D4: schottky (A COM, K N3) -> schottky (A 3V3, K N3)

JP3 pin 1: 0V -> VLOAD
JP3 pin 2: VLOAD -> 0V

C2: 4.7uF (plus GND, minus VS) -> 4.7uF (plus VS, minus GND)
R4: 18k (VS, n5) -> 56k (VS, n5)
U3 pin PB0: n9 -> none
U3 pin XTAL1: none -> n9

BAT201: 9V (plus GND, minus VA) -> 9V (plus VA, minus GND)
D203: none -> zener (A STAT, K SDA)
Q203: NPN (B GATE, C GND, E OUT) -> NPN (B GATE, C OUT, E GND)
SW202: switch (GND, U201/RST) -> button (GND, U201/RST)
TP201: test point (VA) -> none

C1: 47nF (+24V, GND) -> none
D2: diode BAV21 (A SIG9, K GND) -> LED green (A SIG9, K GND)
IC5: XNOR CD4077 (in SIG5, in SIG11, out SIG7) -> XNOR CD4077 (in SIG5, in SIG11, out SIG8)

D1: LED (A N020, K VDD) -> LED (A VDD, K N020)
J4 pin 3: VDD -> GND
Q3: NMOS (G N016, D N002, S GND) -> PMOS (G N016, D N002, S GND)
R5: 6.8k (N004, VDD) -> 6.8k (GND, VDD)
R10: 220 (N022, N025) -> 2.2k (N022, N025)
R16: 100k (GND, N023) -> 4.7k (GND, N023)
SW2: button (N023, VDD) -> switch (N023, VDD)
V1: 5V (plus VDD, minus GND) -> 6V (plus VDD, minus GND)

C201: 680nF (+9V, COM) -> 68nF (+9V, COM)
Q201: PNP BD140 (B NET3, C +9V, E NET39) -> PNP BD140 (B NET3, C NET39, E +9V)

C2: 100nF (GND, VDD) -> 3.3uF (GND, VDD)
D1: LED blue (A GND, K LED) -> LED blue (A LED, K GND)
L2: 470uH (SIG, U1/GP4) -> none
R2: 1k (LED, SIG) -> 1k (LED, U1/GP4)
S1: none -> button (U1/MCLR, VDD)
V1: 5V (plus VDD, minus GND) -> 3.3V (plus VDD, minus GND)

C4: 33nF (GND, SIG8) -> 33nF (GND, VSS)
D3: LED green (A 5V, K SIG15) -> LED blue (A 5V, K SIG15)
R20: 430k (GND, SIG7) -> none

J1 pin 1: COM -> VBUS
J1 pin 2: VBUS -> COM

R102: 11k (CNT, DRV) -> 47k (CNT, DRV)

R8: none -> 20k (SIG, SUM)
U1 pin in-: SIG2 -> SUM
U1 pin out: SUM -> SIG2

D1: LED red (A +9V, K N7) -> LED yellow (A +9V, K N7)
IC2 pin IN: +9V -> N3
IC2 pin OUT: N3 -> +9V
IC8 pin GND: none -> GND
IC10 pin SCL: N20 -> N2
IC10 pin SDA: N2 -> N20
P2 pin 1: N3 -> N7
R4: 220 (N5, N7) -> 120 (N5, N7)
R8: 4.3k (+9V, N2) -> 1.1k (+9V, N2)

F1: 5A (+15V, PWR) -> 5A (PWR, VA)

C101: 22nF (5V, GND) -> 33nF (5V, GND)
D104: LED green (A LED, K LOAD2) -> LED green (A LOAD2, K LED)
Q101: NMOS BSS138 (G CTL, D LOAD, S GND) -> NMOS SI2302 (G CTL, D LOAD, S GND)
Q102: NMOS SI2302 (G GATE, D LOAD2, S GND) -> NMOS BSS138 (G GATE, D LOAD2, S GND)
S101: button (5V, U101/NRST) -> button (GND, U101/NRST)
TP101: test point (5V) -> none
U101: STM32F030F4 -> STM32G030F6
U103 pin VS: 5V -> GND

--------------------------------------------------

__ABOUT THIS EXERCISE__: When you reach the line with "SW2: button (N023, VDD) -> switch (N023, VDD)" in the records above, start writing out lines exactly, and stop once the line with "C4: 33nF (GND, SIG8) -> 33nF (GND, VSS)" has been written; include nothing else.

__RESULT FOR THIS TASK__:
SW2: button (N023, VDD) -> switch (N023, VDD)
V1: 5V (plus VDD, minus GND) -> 6V (plus VDD, minus GND)

C201: 680nF (+9V, COM) -> 68nF (+9V, COM)
Q201: PNP BD140 (B NET3, C +9V, E NET39) -> PNP BD140 (B NET3, C NET39, E +9V)

C2: 100nF (GND, VDD) -> 3.3uF (GND, VDD)
D1: LED blue (A GND, K LED) -> LED blue (A LED, K GND)
L2: 470uH (SIG, U1/GP4) -> none
R2: 1k (LED, SIG) -> 1k (LED, U1/GP4)
S1: none -> button (U1/MCLR, VDD)
V1: 5V (plus VDD, minus GND) -> 3.3V (plus VDD, minus GND)

C4: 33nF (GND, SIG8) -> 33nF (GND, VSS)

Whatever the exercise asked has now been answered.